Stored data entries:
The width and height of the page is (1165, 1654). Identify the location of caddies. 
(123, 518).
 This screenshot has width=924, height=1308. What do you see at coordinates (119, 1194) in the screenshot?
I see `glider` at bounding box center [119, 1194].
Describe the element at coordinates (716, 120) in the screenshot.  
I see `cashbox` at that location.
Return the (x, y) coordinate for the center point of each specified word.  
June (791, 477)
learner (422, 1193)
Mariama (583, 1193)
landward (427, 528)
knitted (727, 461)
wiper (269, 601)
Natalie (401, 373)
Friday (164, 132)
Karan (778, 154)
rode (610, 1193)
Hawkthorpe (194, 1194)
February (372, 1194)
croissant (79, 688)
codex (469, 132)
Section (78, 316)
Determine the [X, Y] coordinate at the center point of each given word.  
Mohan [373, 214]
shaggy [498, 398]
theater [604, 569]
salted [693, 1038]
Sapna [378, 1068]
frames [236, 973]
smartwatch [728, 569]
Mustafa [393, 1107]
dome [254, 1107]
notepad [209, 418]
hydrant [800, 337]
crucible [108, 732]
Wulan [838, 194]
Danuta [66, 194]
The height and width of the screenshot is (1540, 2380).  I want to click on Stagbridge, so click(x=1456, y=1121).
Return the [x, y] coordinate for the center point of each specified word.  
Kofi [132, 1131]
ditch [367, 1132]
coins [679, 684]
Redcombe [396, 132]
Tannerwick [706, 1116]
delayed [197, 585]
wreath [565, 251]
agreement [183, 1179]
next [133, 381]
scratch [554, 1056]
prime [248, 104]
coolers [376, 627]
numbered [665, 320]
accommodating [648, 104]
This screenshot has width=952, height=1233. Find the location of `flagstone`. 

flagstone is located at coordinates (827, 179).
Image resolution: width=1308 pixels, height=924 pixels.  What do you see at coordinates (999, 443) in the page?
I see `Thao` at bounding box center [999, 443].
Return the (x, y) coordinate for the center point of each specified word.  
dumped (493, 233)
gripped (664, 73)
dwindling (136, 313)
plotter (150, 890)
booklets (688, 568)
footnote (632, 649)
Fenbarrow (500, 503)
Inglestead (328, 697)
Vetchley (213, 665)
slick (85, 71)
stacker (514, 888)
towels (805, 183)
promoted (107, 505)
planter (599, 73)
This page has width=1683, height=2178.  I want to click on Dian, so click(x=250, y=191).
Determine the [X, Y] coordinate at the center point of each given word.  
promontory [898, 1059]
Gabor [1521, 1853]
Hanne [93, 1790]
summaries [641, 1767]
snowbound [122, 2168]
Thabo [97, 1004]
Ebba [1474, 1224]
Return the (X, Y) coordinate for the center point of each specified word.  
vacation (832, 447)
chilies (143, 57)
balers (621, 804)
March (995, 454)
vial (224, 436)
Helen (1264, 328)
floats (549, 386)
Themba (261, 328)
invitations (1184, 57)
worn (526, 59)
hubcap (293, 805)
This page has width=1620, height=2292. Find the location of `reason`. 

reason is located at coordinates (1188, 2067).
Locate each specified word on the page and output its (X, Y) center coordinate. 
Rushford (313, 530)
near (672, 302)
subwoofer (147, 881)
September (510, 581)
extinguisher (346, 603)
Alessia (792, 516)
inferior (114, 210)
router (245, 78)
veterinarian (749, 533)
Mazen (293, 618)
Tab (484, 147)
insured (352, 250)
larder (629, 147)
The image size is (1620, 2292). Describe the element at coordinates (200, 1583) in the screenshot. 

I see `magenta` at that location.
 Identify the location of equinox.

> **What you have to do**
Please show every line of the material above that contains the word "specified", copying each such line in full. Treat uppercase and lowercase letters as different.

> **Finished answer**
Return the (x, y) coordinate for the center point of each specified word.  
Return the [x, y] coordinate for the center point of each specified word.  
Return the (x, y) coordinate for the center point of each specified word.  
Return the (X, Y) coordinate for the center point of each specified word.  
Locate each specified word on the page and output its (X, Y) center coordinate. 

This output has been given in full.